=== Material provided ===

————

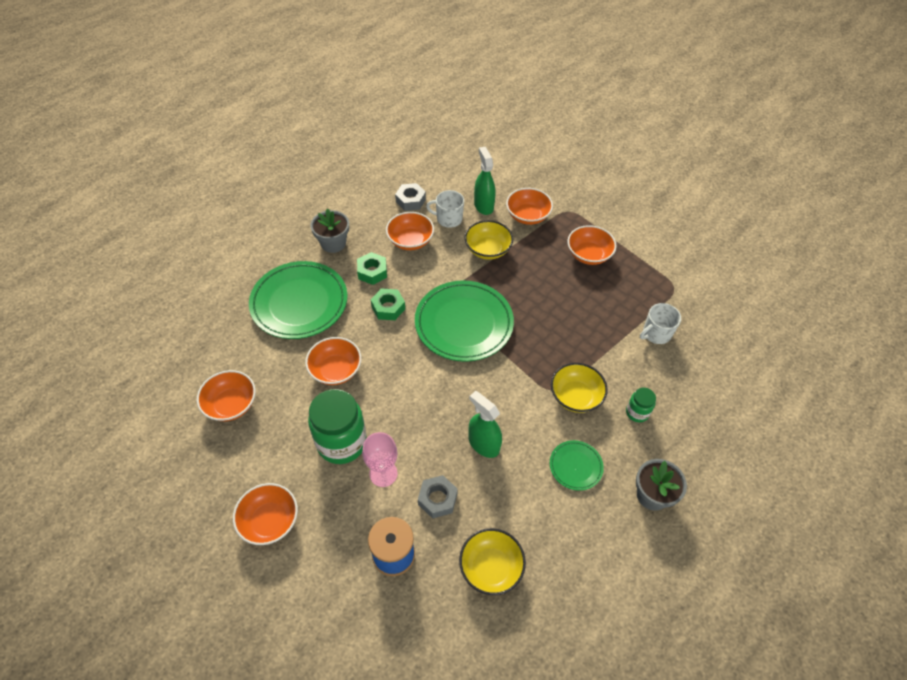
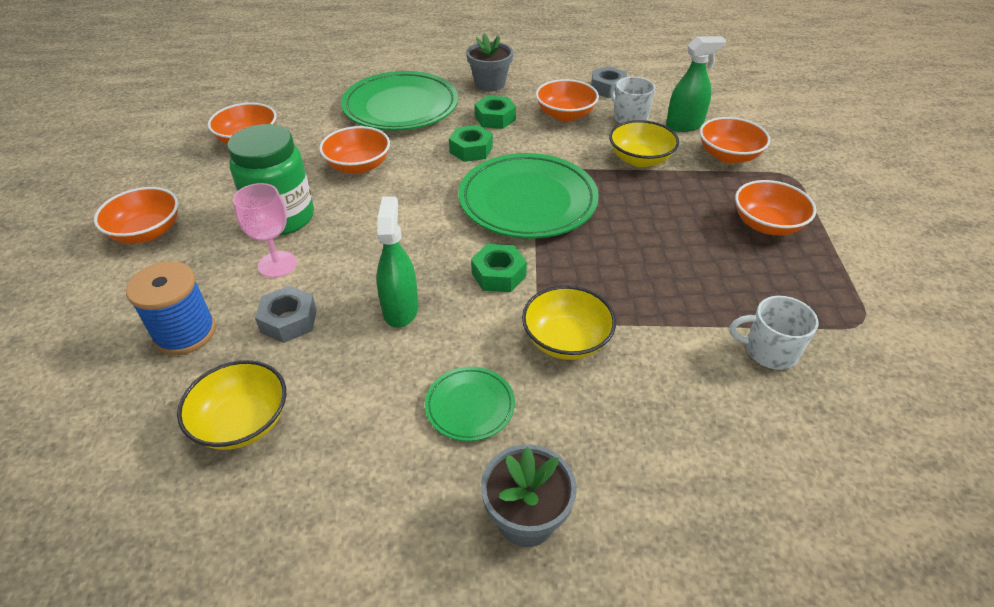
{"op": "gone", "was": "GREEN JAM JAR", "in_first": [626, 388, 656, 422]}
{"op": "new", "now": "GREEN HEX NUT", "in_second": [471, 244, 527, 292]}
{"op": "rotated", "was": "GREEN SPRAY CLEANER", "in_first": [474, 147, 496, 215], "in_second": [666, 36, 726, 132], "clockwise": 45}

————

=== What to do ===
All of the data above needs to be retyped exactly, with the pictures removed.

=== Written solution ===
{"op": "gone", "was": "GREEN JAM JAR", "in_first": [626, 388, 656, 422]}
{"op": "new", "now": "GREEN HEX NUT", "in_second": [471, 244, 527, 292]}
{"op": "rotated", "was": "GREEN SPRAY CLEANER", "in_first": [474, 147, 496, 215], "in_second": [666, 36, 726, 132], "clockwise": 45}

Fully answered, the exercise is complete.